Exercise goal
Print every line of the material below exactly as it stands, but omit the pictures.

Dataset extract
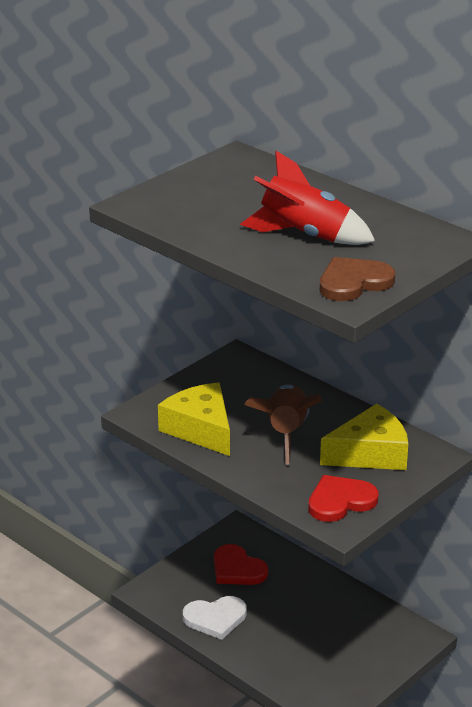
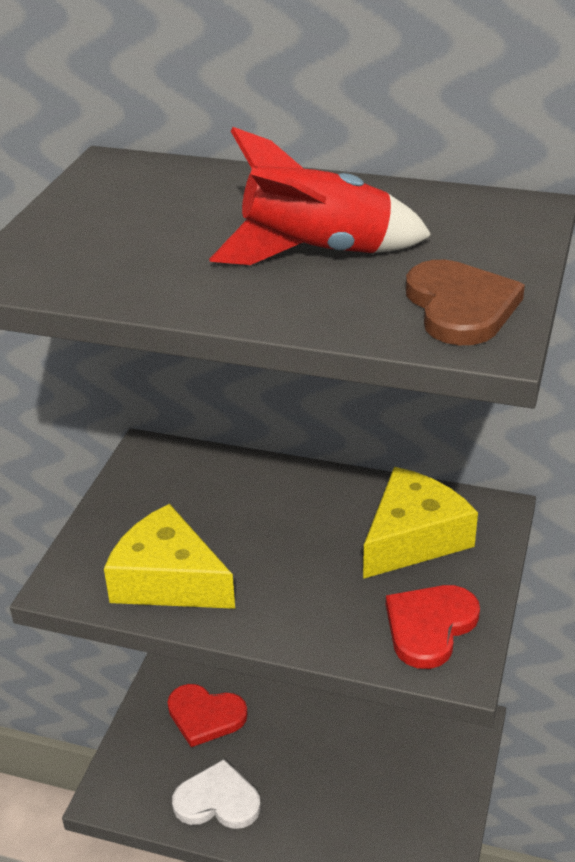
camera: 25 degrees left, 5 degrees up
(215, 618) = (217, 800): white heart -> white heart turned 135 degrees counterclockwise
(286, 432) = (286, 544): brown rocket -> none
(353, 282) = (460, 307): brown heart -> brown heart turned 135 degrees clockwise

Written solution
camera: 25 degrees left, 5 degrees up
(215, 618) = (217, 800): white heart -> white heart turned 135 degrees counterclockwise
(286, 432) = (286, 544): brown rocket -> none
(353, 282) = (460, 307): brown heart -> brown heart turned 135 degrees clockwise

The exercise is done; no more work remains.